Extracted data:

--- --- ---

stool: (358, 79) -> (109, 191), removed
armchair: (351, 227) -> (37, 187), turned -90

--- --- ---

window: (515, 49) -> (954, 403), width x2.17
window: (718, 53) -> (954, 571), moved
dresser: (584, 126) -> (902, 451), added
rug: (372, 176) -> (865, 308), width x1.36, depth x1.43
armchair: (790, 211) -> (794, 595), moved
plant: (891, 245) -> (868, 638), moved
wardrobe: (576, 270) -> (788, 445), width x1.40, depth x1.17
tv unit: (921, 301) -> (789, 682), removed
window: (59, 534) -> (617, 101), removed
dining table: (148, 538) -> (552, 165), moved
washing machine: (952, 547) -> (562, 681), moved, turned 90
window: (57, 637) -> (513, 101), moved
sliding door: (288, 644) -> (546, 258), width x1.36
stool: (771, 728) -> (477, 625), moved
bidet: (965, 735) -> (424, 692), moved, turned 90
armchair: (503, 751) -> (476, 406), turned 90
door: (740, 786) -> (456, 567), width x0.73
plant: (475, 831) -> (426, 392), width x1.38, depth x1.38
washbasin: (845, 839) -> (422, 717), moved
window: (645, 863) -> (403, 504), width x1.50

--- --- ---

Exercise details:
Take the records above and return, word for word, only the lines that fall from the line with "stool: (771, 728) -> (477, 625), moved" to the line with "window: (645, 863) -> (403, 504), width x1.50", both of them included.

Task response:
stool: (771, 728) -> (477, 625), moved
bidet: (965, 735) -> (424, 692), moved, turned 90
armchair: (503, 751) -> (476, 406), turned 90
door: (740, 786) -> (456, 567), width x0.73
plant: (475, 831) -> (426, 392), width x1.38, depth x1.38
washbasin: (845, 839) -> (422, 717), moved
window: (645, 863) -> (403, 504), width x1.50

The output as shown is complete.